[WHAT YOU NEED TO DO] Find the line with "green light bulb: 6 -> 4" in the data below, then restate it and all remaining lines exactly, adding nothing.

Before-and-after object lists
__________________________________________________

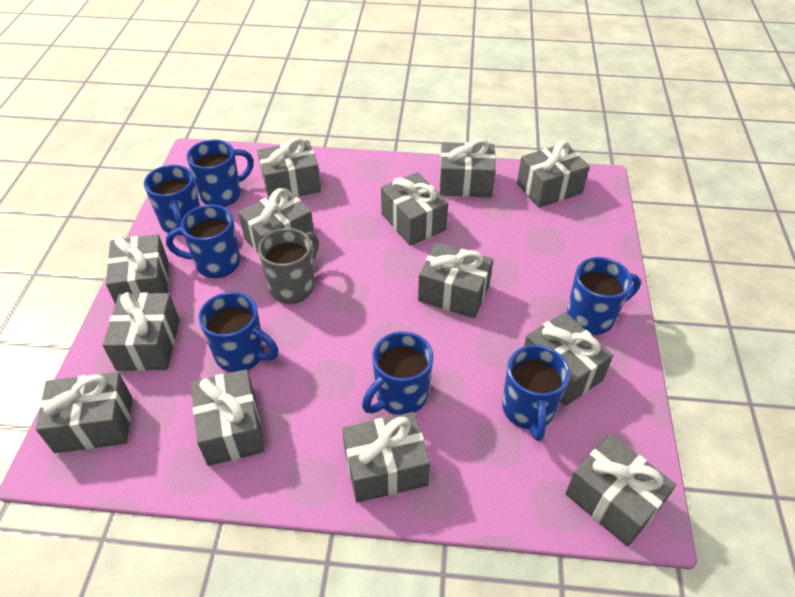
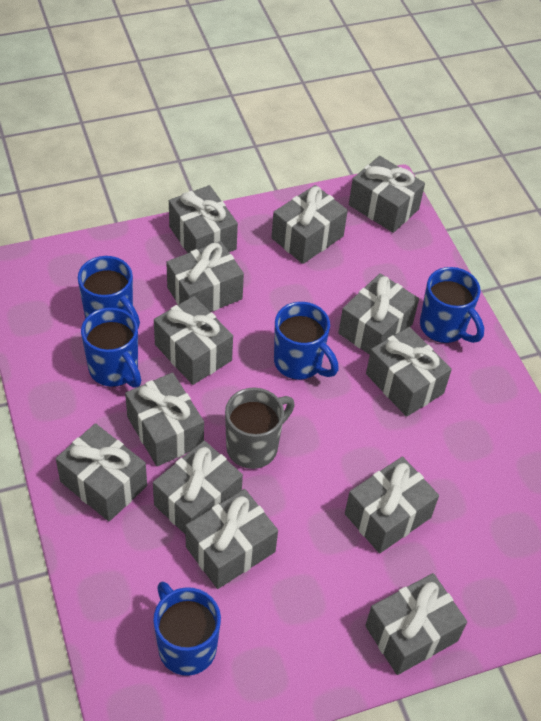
blue mug: 7 -> 5

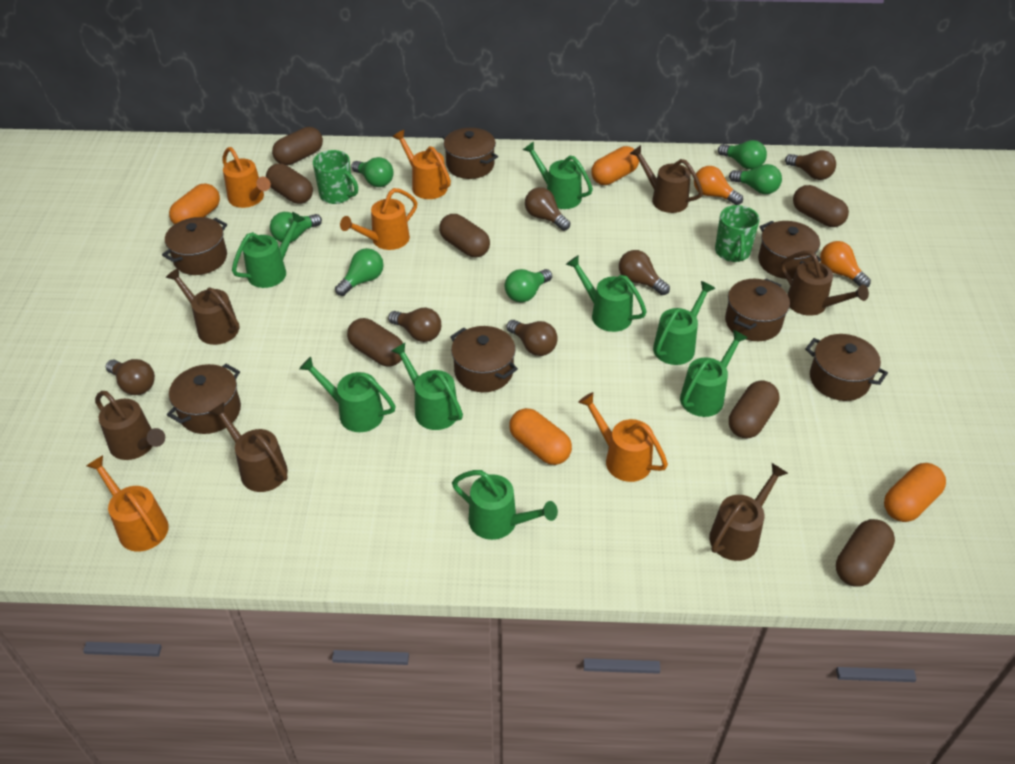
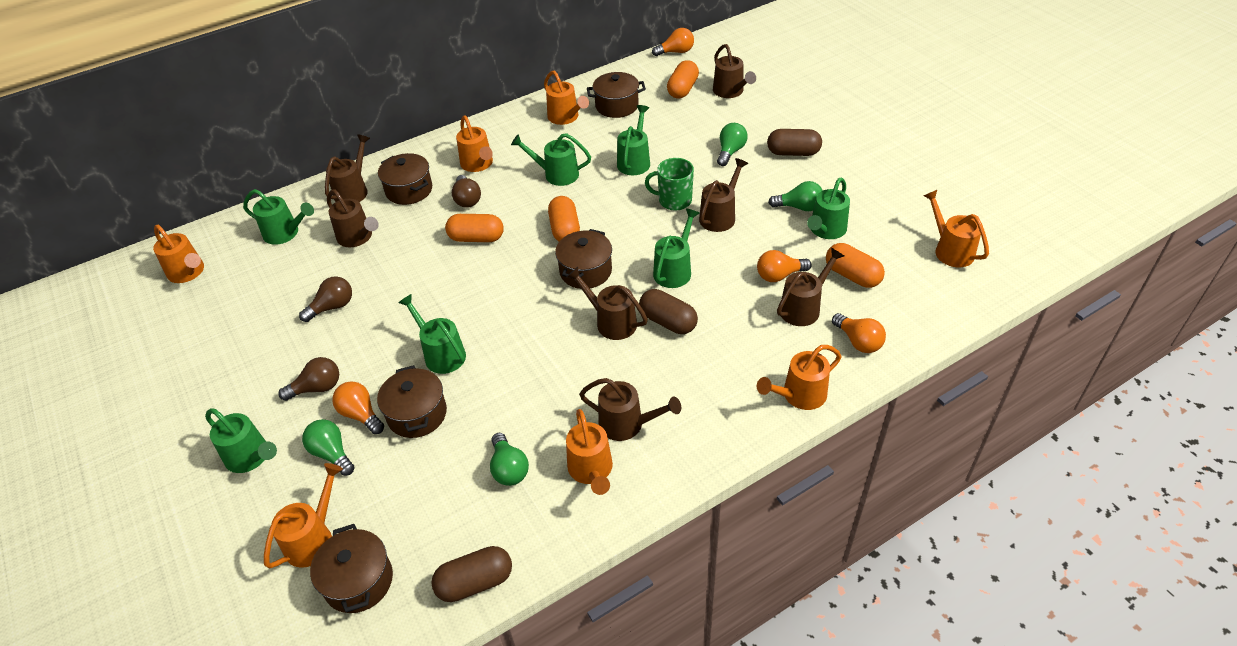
brown capsule: 7 -> 3
brown light bulb: 6 -> 3
brown pot: 7 -> 5
brown watering can: 6 -> 7
green light bulb: 6 -> 4
green mug: 2 -> 1
green watering can: 8 -> 7
orange light bulb: 2 -> 4
orange watering can: 5 -> 7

__________________________________________________

[SOLVED EXERCISE]
green light bulb: 6 -> 4
green mug: 2 -> 1
green watering can: 8 -> 7
orange light bulb: 2 -> 4
orange watering can: 5 -> 7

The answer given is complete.